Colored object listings
-------
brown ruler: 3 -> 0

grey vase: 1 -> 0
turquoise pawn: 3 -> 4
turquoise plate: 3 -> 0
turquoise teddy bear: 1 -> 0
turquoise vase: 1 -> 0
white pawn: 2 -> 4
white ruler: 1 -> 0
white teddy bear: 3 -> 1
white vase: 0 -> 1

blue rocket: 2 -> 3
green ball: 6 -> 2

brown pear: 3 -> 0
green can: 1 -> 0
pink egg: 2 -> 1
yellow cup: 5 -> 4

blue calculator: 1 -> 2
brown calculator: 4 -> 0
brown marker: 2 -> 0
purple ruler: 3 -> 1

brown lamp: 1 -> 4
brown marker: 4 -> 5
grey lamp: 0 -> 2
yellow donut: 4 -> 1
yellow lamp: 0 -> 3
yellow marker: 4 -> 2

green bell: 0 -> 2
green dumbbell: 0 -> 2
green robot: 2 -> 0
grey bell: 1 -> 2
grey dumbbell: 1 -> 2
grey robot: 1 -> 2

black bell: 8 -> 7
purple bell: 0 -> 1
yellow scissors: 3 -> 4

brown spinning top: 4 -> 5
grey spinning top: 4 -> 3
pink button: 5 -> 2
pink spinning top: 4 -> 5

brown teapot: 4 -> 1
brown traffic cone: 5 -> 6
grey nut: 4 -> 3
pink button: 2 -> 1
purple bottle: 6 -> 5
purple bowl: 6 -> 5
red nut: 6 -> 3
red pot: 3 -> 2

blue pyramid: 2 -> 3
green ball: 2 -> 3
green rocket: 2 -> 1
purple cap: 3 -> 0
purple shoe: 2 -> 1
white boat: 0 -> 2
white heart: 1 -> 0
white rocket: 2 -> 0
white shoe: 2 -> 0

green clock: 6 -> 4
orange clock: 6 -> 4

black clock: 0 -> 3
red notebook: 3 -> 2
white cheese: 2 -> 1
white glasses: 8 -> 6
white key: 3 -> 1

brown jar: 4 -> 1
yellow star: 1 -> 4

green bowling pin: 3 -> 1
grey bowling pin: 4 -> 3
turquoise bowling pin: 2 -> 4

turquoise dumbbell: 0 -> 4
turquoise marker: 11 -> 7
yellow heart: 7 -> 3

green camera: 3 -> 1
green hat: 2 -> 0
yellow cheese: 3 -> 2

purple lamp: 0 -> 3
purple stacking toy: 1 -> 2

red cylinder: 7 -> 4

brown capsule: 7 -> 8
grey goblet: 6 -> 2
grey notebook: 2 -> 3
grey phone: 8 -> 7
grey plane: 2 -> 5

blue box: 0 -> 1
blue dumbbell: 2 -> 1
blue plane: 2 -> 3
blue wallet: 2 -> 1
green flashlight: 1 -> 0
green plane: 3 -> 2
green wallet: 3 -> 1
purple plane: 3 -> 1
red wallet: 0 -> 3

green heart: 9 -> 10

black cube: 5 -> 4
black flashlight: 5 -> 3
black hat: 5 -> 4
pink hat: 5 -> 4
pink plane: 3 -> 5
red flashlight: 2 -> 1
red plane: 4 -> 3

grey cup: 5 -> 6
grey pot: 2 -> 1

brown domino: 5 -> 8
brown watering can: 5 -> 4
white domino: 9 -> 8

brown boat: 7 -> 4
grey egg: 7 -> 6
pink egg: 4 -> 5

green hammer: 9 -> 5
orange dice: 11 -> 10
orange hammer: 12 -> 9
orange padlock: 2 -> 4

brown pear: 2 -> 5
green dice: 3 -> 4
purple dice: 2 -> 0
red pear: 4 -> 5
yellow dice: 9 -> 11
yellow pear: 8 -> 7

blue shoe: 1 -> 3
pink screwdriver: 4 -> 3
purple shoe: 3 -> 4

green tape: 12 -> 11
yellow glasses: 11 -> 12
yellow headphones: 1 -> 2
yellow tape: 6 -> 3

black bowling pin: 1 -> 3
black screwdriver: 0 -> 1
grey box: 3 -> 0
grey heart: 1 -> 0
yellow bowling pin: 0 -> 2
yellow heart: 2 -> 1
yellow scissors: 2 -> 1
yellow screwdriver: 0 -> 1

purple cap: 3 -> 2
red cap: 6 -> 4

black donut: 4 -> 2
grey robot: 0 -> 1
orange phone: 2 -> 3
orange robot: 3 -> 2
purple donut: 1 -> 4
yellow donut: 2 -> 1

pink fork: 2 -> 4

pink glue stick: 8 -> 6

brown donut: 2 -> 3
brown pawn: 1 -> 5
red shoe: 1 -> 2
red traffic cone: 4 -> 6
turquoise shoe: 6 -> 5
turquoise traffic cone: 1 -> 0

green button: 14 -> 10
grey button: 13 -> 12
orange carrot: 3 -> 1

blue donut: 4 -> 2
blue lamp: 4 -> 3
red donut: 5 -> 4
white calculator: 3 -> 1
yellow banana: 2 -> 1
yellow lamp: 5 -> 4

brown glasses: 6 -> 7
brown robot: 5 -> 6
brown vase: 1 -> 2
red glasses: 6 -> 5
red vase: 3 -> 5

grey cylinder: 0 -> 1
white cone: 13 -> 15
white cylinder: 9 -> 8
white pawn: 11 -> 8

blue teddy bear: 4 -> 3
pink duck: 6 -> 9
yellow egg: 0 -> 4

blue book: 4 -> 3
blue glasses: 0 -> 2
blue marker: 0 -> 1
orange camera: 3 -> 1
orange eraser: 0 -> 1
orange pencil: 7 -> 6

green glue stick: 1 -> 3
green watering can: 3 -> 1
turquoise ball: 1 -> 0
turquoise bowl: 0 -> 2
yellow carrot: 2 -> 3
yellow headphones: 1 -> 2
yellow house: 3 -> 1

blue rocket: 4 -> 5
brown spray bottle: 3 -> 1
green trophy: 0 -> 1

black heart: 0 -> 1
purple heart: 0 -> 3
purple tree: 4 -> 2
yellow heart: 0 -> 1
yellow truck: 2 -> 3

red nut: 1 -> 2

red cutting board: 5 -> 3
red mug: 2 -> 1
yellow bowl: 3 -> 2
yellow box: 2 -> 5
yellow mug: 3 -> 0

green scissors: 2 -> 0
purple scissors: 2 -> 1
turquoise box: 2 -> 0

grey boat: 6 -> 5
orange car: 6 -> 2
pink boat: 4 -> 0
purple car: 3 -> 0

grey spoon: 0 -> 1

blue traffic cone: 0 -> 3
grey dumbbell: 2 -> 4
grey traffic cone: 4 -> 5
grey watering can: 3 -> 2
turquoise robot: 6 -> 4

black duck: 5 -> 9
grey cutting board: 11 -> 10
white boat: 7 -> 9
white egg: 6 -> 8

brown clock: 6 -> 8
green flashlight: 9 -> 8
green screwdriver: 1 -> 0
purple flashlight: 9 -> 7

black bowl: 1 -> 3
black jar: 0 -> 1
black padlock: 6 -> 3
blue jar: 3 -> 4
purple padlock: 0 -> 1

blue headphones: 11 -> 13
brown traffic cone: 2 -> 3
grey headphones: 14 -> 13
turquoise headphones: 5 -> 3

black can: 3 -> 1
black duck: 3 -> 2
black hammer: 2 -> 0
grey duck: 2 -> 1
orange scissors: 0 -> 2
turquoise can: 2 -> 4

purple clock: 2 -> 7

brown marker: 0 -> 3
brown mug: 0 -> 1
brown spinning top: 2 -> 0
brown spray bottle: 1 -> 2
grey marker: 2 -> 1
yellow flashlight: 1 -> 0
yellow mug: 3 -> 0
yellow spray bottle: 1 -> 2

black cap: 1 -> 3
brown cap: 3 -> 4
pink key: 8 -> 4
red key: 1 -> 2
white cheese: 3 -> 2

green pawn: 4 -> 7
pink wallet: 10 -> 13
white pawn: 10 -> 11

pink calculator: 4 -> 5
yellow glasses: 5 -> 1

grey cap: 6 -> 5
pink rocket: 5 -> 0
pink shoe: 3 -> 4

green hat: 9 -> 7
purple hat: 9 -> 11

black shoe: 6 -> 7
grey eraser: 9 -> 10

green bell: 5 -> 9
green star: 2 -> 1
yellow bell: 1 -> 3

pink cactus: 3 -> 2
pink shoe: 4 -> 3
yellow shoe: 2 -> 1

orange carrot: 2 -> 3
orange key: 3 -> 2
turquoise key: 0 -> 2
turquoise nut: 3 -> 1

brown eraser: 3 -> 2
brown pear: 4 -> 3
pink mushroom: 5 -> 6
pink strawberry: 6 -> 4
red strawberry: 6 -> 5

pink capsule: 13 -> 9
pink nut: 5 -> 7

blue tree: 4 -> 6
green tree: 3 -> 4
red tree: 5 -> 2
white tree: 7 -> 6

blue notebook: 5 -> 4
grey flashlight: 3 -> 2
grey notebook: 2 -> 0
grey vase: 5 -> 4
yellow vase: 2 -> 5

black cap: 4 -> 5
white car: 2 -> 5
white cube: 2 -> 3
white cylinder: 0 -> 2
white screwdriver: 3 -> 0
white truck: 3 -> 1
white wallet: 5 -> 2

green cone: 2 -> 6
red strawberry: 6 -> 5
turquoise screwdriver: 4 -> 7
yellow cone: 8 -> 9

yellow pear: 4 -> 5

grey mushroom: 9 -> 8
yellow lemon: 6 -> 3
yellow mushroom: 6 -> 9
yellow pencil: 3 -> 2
-------
■ **TASK GOAL**
Please reproduce the lines from the line with "green plane: 3 -> 2" to the line with "orange padlock: 2 -> 4", both ends included, exactly as they appear above.

■ **RESPONSE AREA**
green plane: 3 -> 2
green wallet: 3 -> 1
purple plane: 3 -> 1
red wallet: 0 -> 3

green heart: 9 -> 10

black cube: 5 -> 4
black flashlight: 5 -> 3
black hat: 5 -> 4
pink hat: 5 -> 4
pink plane: 3 -> 5
red flashlight: 2 -> 1
red plane: 4 -> 3

grey cup: 5 -> 6
grey pot: 2 -> 1

brown domino: 5 -> 8
brown watering can: 5 -> 4
white domino: 9 -> 8

brown boat: 7 -> 4
grey egg: 7 -> 6
pink egg: 4 -> 5

green hammer: 9 -> 5
orange dice: 11 -> 10
orange hammer: 12 -> 9
orange padlock: 2 -> 4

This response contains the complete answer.